**Task goal:**
From the records that follow, return exactly the lines beginning at the one that contains "building: [361,407,420,474] -> none" and ending at the one that contains "building: [261,158,389,263] -> none", pictures left out.

**Excerpted records:**
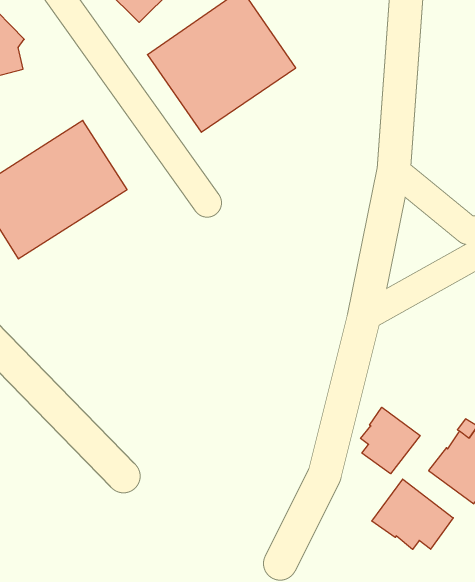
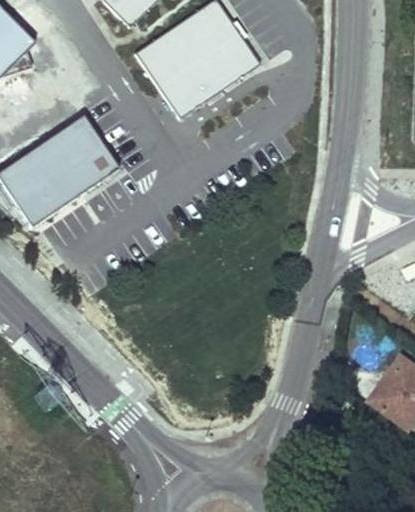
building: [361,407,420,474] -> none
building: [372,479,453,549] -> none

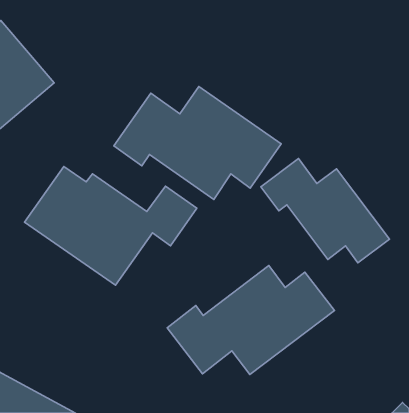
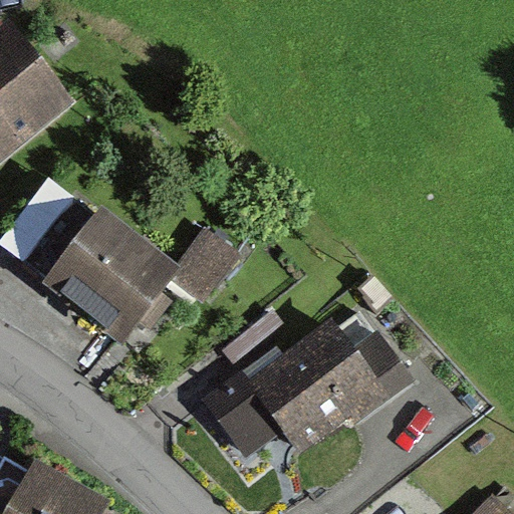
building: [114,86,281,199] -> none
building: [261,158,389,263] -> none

---

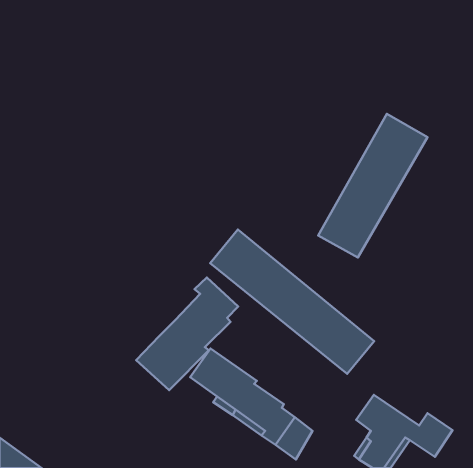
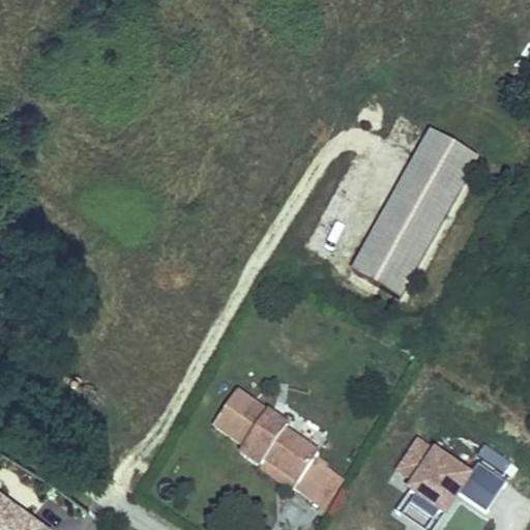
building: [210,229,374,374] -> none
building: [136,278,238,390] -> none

**Written answer:**
building: [361,407,420,474] -> none
building: [372,479,453,549] -> none

building: [114,86,281,199] -> none
building: [261,158,389,263] -> none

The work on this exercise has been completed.